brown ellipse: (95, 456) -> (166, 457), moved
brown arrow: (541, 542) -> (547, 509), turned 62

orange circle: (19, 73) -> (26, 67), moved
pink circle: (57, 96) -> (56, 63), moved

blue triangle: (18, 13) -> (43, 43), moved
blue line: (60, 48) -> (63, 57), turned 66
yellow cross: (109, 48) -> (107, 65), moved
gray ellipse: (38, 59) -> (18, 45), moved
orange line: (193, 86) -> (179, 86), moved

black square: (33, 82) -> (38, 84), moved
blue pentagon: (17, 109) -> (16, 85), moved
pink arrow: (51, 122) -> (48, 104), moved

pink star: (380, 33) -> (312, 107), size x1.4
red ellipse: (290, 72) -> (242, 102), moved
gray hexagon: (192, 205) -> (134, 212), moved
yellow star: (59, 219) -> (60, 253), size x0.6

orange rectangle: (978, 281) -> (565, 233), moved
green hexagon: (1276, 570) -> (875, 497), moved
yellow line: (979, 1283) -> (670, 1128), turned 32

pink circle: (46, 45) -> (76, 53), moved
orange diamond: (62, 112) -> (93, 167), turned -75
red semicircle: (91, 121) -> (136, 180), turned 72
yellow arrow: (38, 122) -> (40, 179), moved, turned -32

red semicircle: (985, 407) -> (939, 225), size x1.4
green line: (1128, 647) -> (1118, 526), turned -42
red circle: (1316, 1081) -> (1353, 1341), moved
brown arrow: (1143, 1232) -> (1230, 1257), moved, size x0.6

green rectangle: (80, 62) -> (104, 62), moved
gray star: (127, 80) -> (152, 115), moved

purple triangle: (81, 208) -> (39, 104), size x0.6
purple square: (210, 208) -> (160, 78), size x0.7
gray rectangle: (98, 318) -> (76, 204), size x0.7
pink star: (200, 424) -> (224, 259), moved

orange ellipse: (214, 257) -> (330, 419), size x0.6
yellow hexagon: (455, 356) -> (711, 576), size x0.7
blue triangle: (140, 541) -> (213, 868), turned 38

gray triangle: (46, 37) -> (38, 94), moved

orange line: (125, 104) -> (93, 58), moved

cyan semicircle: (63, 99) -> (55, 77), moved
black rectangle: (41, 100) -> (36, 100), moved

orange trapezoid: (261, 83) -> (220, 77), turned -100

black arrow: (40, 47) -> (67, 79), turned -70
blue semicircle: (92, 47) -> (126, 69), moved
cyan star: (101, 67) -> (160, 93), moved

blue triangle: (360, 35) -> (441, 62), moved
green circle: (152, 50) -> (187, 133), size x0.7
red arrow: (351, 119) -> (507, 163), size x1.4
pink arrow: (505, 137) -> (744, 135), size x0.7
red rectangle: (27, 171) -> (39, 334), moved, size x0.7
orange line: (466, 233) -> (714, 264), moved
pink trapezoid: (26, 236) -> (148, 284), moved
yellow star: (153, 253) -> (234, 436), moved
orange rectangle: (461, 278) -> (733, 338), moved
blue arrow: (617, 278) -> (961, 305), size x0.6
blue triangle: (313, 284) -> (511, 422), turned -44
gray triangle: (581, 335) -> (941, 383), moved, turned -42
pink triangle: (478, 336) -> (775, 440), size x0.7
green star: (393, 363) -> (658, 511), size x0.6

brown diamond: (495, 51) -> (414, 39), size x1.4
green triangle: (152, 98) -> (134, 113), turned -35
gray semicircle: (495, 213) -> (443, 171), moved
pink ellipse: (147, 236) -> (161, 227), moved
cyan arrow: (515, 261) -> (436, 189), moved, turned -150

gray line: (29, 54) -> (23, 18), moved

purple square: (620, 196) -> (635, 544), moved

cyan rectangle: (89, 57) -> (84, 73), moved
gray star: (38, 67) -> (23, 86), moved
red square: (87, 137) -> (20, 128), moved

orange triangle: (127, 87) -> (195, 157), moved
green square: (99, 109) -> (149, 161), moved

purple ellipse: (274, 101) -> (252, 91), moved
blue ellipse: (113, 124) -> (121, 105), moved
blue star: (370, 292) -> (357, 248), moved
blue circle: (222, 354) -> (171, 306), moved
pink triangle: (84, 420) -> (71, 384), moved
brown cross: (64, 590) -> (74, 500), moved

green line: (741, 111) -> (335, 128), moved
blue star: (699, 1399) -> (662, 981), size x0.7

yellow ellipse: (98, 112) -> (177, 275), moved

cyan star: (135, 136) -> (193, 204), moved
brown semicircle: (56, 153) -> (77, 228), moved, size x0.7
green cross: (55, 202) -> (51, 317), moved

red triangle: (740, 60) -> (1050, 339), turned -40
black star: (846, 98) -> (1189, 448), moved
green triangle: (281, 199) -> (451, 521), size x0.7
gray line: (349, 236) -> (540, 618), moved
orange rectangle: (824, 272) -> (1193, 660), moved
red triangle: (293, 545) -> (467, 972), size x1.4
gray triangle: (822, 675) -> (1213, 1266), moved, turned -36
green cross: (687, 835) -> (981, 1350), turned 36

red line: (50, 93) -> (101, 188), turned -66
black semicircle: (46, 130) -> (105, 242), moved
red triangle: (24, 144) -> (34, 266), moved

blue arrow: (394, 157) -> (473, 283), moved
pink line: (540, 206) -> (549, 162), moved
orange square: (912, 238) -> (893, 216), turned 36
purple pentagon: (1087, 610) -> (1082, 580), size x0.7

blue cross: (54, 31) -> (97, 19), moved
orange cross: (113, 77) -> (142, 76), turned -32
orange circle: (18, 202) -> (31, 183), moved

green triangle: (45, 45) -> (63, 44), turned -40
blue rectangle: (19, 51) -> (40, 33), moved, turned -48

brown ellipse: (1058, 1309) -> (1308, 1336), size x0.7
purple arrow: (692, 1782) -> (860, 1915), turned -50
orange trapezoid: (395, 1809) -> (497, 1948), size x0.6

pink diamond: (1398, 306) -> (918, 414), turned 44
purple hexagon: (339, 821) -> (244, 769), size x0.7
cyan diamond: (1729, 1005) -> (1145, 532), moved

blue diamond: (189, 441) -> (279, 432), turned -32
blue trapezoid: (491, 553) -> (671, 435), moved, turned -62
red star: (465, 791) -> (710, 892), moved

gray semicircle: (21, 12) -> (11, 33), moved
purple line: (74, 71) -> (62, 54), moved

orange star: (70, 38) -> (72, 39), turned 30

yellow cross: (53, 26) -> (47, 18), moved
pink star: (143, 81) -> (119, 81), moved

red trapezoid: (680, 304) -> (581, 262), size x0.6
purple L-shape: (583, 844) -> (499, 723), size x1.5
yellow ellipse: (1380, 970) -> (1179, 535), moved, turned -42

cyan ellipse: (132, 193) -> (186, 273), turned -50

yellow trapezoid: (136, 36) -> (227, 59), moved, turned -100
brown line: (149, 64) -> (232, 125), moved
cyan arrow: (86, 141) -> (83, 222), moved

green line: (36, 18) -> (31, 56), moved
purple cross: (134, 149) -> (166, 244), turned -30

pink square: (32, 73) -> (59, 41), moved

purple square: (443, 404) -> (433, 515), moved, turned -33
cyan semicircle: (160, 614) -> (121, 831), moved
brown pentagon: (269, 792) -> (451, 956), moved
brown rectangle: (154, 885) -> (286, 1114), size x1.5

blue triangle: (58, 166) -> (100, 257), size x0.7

==================================================

What this task involves >> Starting at the line above that holds "red square: (87, 137) -> (20, 128), moved" and ending at the line that holds "blue circle: (222, 354) -> (171, 306), moved", transcribe each line exactly and include no other lines.

Finished task >>
red square: (87, 137) -> (20, 128), moved

orange triangle: (127, 87) -> (195, 157), moved
green square: (99, 109) -> (149, 161), moved

purple ellipse: (274, 101) -> (252, 91), moved
blue ellipse: (113, 124) -> (121, 105), moved
blue star: (370, 292) -> (357, 248), moved
blue circle: (222, 354) -> (171, 306), moved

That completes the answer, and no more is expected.